◆ **Instructions to follow**:
Your reply should hold only the lines from the records below where "black" occurs.

◆ **Records contained in a dataset**:
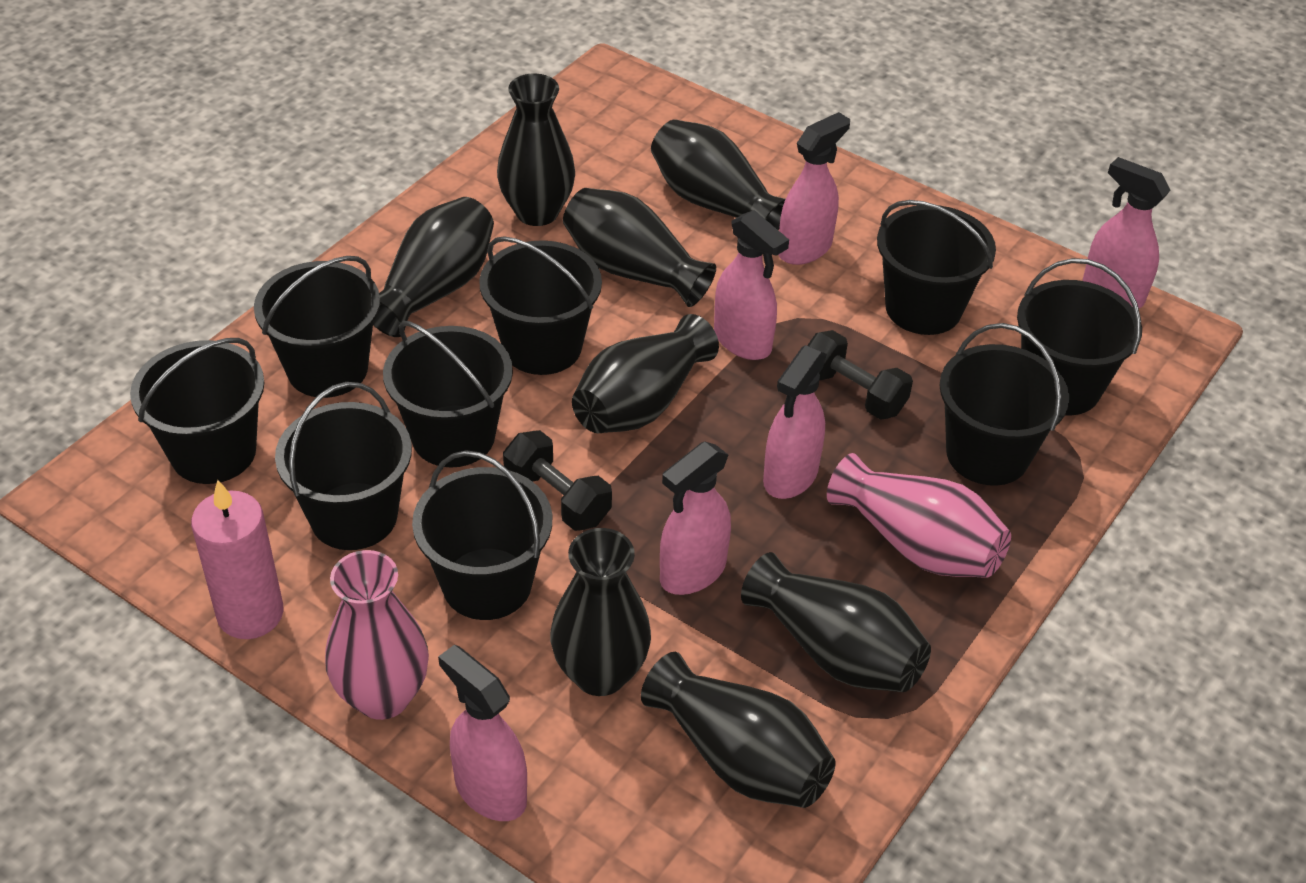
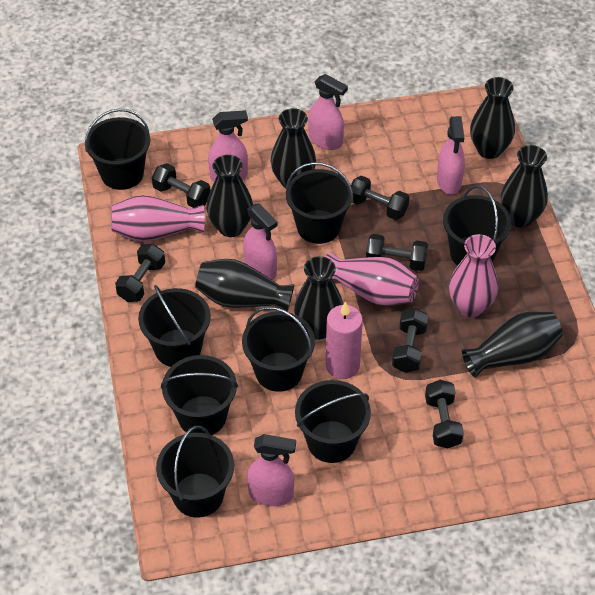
black bucket: 9 -> 8
black dumbbell: 2 -> 6
black vase: 8 -> 7
pink spray bottle: 6 -> 5
pink vase: 2 -> 3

◆ **Response to this task**:
black bucket: 9 -> 8
black dumbbell: 2 -> 6
black vase: 8 -> 7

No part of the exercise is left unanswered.